-------- Input data

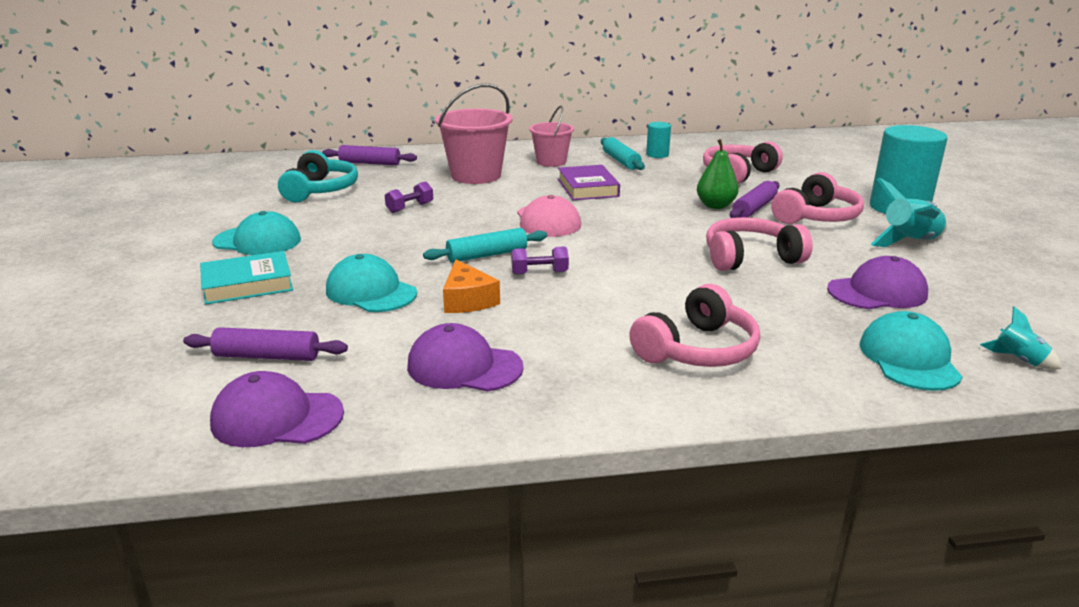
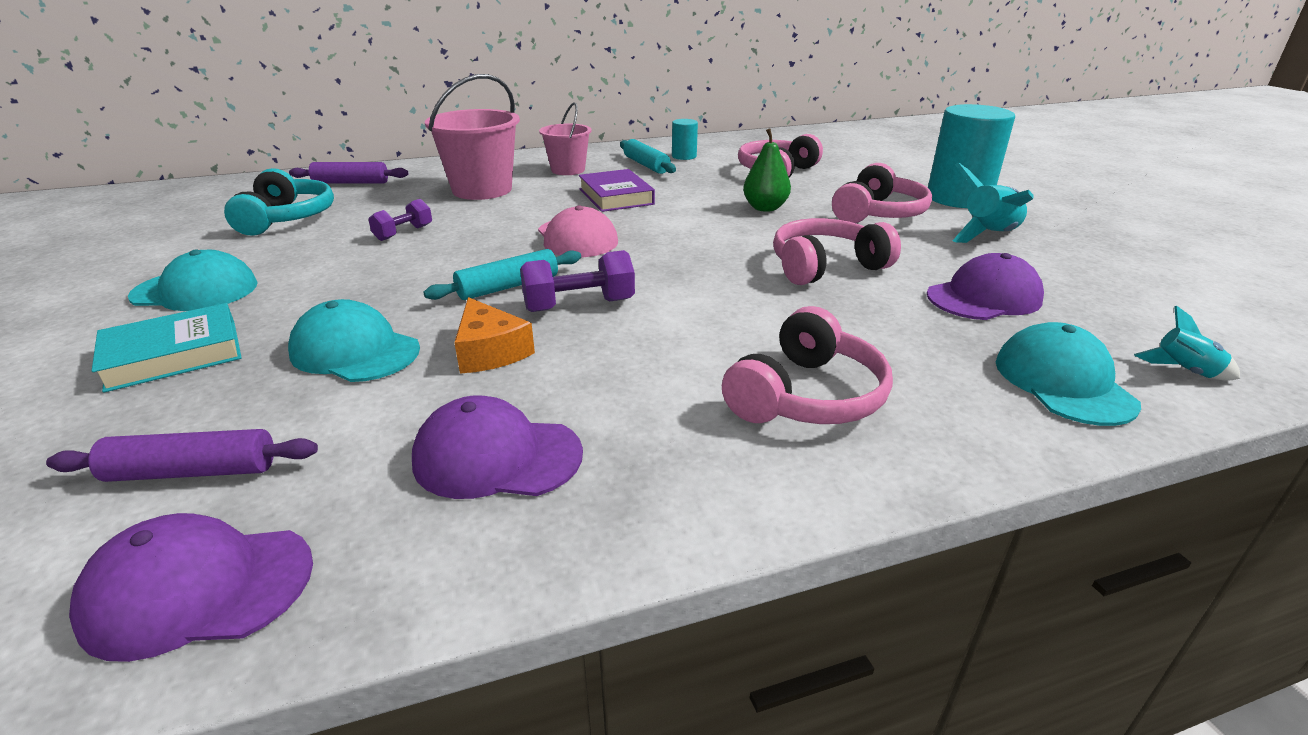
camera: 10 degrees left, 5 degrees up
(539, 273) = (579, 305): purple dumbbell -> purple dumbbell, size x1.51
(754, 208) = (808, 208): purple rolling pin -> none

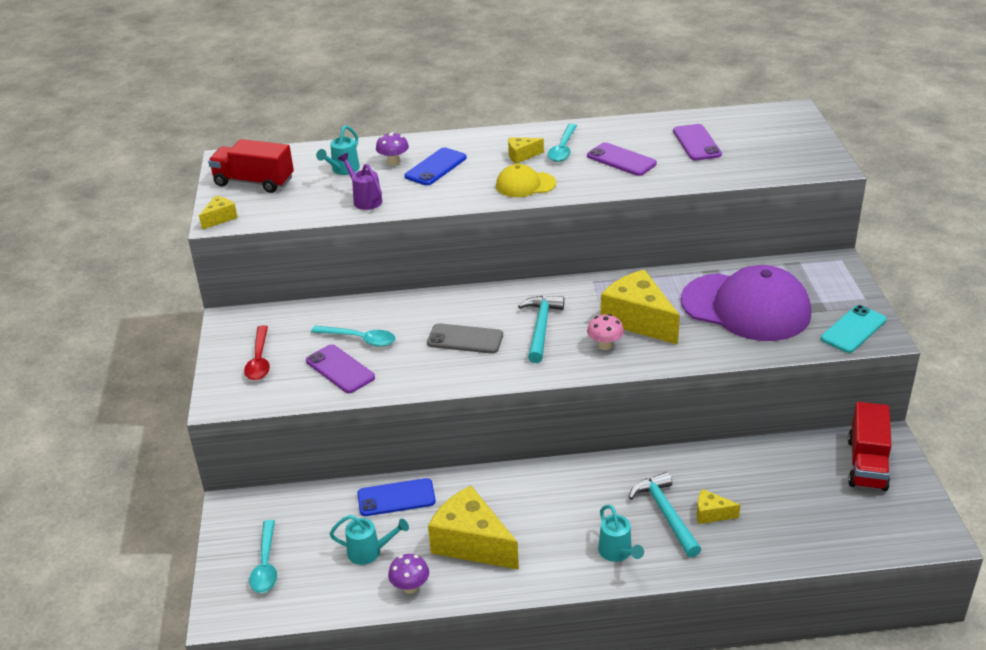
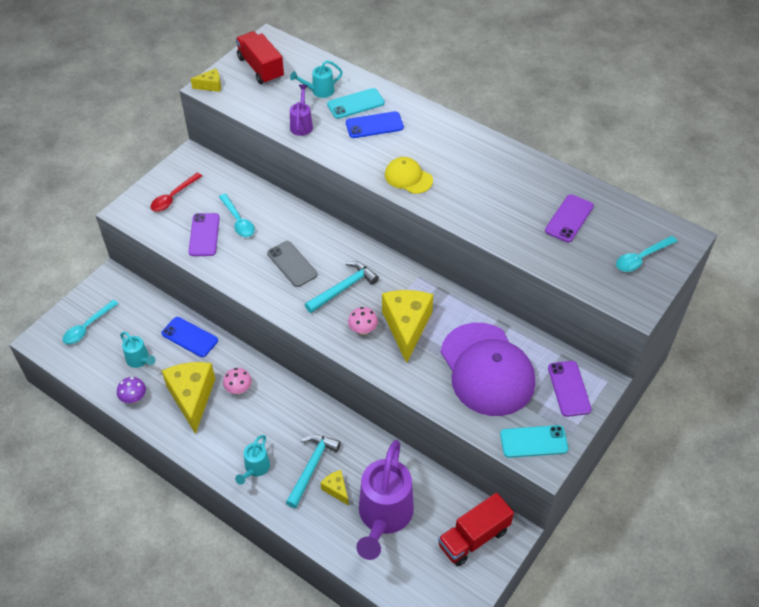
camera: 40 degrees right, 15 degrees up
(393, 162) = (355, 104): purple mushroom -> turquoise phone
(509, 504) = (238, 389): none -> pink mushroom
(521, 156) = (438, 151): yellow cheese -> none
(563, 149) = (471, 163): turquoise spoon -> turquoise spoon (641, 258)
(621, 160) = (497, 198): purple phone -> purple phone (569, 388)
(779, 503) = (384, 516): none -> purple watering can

----------------

Brief »
Should a line in the material contain "none", copy it.

Response to this task »
(754, 208) = (808, 208): purple rolling pin -> none
(509, 504) = (238, 389): none -> pink mushroom
(521, 156) = (438, 151): yellow cheese -> none
(779, 503) = (384, 516): none -> purple watering can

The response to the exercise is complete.